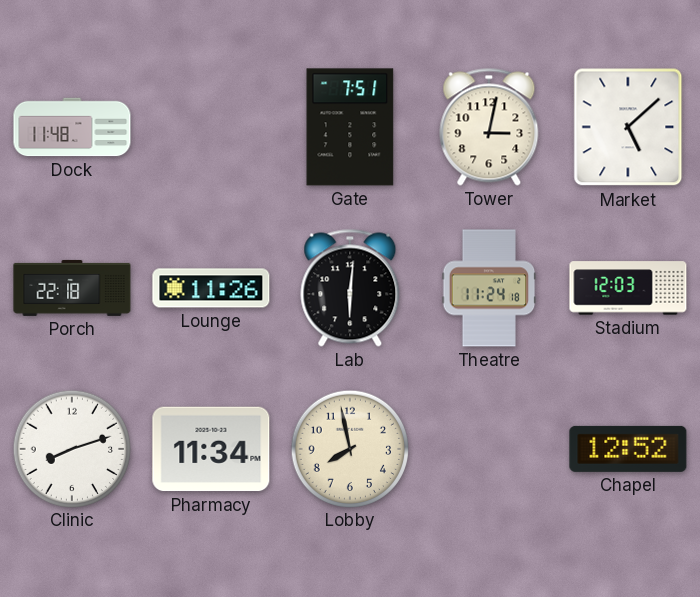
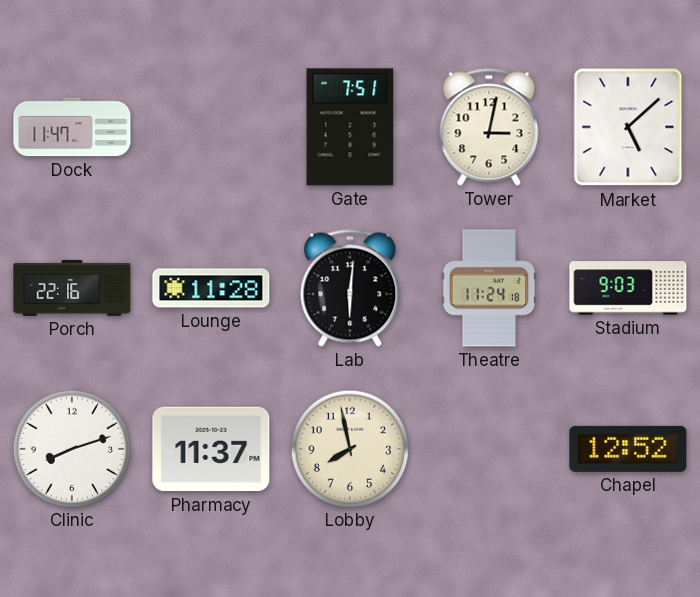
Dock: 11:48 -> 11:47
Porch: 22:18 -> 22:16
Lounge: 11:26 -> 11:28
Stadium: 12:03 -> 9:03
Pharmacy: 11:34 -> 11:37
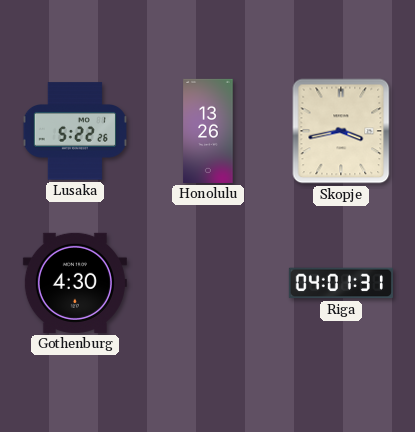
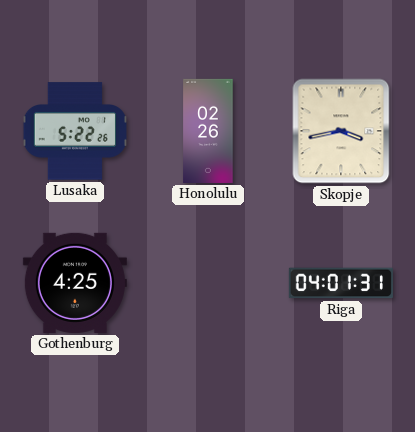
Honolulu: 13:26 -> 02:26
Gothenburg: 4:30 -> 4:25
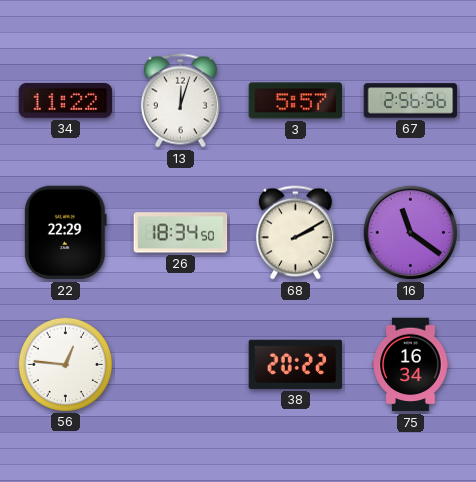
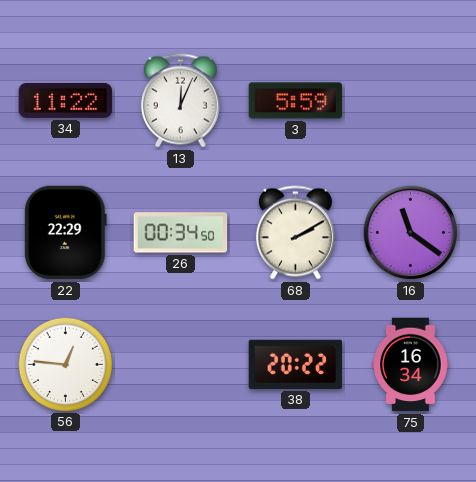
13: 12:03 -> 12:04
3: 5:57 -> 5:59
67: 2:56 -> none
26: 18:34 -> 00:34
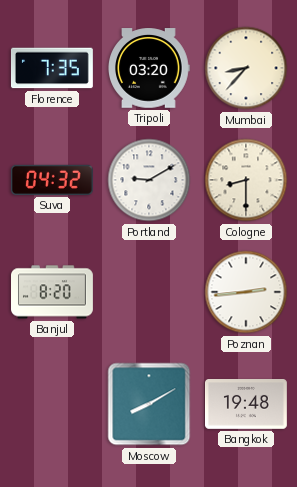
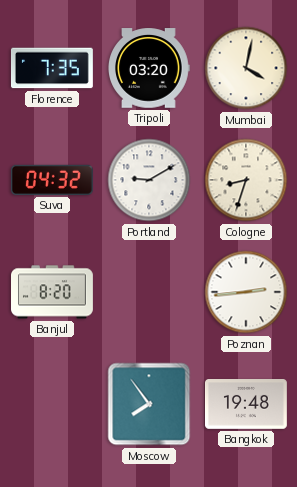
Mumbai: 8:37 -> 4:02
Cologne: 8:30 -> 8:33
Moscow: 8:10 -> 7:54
────────────────────
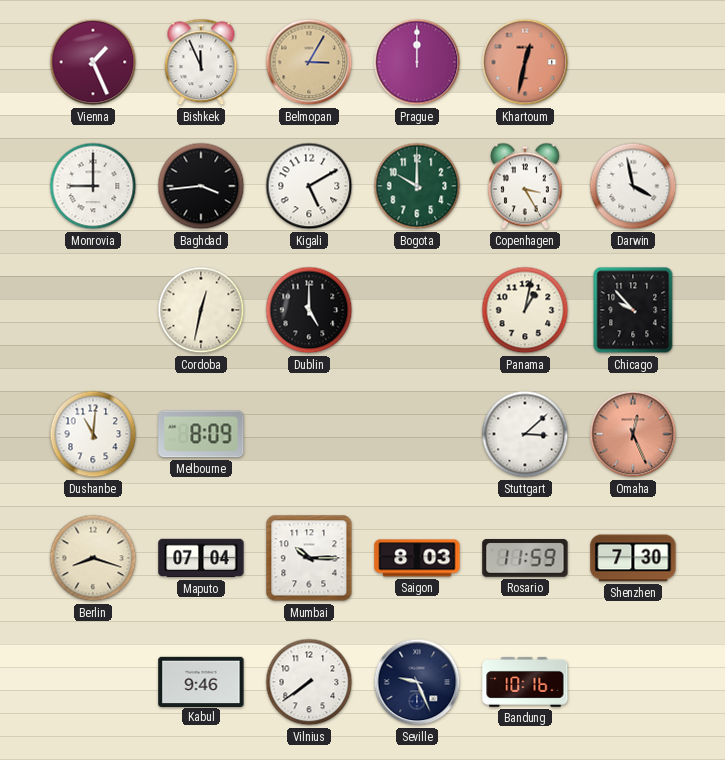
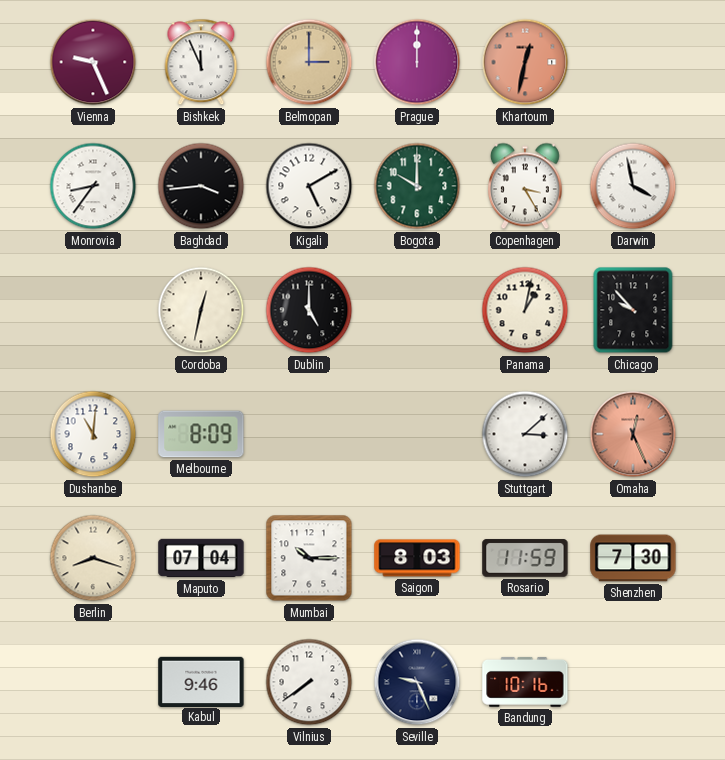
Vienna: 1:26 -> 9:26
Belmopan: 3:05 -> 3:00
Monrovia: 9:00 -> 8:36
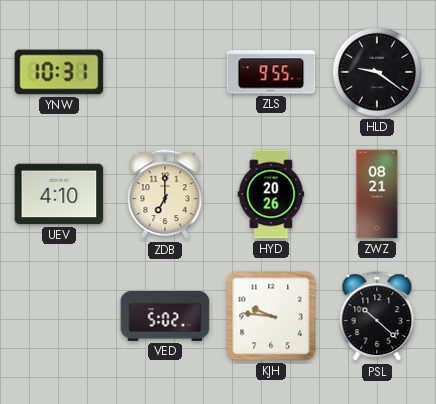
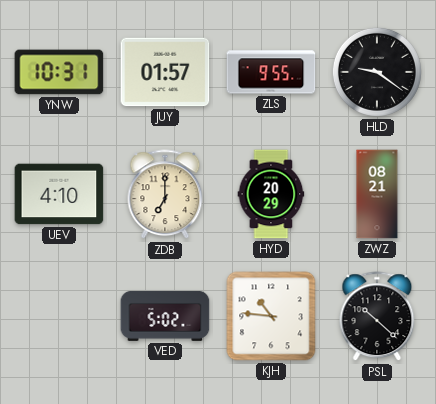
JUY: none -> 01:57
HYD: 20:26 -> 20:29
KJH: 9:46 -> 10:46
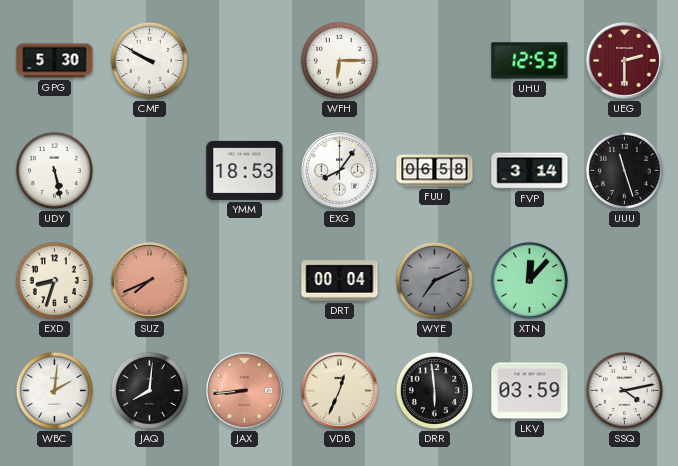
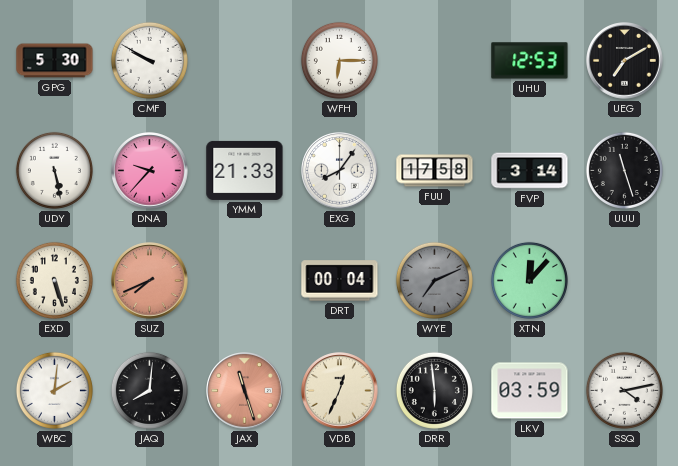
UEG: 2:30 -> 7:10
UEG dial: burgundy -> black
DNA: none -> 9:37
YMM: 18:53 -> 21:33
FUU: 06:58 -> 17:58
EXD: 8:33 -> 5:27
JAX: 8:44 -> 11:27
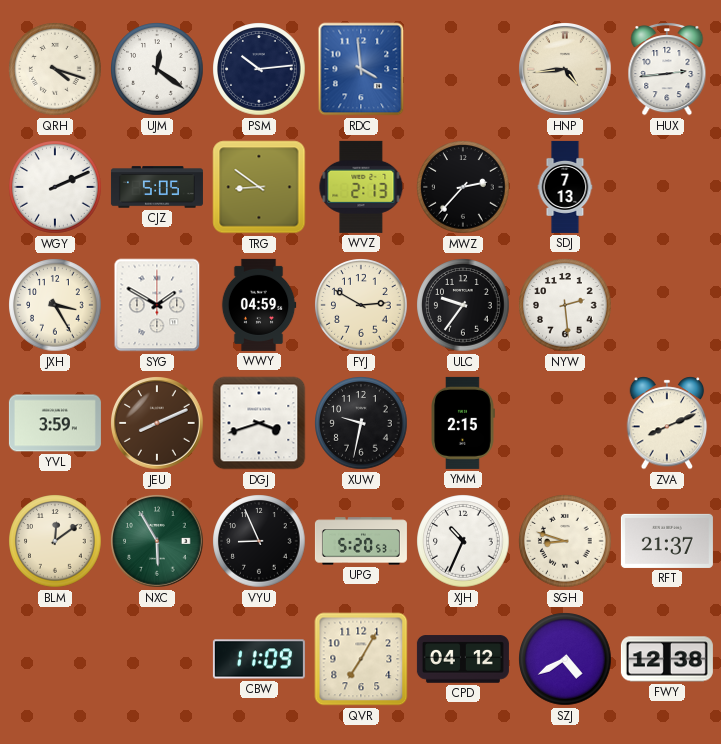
────────────────────
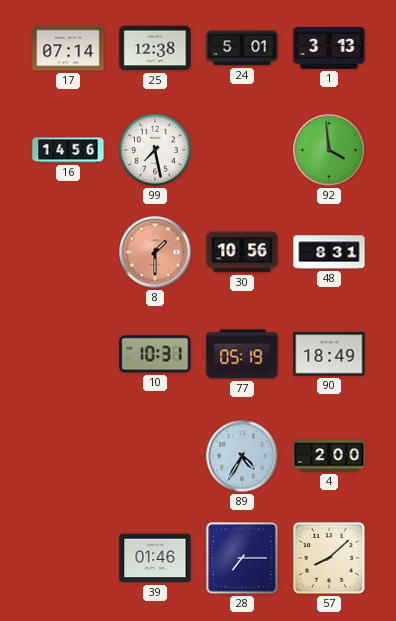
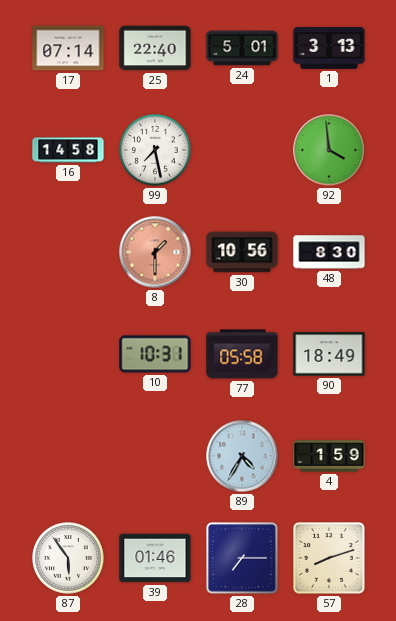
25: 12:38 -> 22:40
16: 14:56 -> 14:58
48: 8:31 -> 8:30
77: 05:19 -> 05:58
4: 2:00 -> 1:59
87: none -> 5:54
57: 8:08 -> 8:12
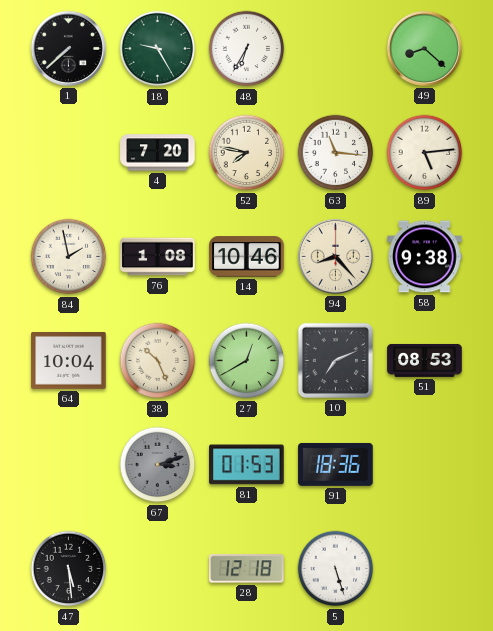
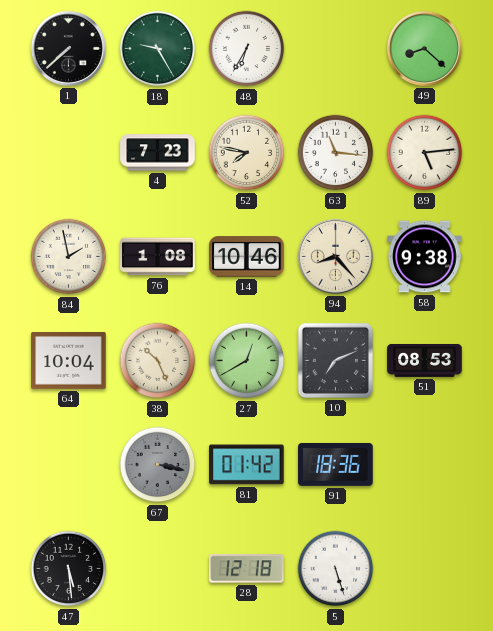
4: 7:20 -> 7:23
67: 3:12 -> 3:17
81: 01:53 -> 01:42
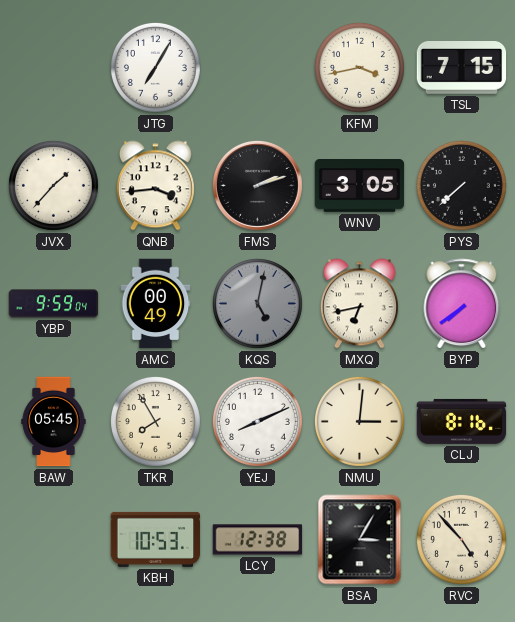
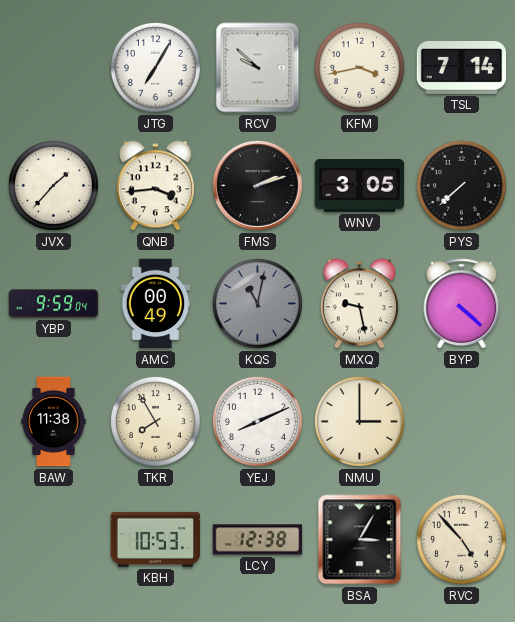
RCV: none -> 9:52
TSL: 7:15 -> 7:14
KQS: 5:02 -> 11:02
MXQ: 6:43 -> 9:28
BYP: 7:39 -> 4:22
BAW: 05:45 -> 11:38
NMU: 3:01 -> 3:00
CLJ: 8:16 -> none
────────────────────
▶ [TASK DESCRIPTION]
Copy out everything in the data above, from the line reading "Dock: 11:48 -> 11:47" down to the line reading "26: 18:34 -> 00:34", including both of those lines, and leave out the picture lines.

▶ [RESPONSE TO THE EXERCISE]
Dock: 11:48 -> 11:47
Porch: 22:18 -> 22:16
Lounge: 11:26 -> 11:28
Stadium: 12:03 -> 9:03
Pharmacy: 11:34 -> 11:37
Honolulu: 13:26 -> 02:26
Gothenburg: 4:30 -> 4:25
13: 12:03 -> 12:04
3: 5:57 -> 5:59
67: 2:56 -> none
26: 18:34 -> 00:34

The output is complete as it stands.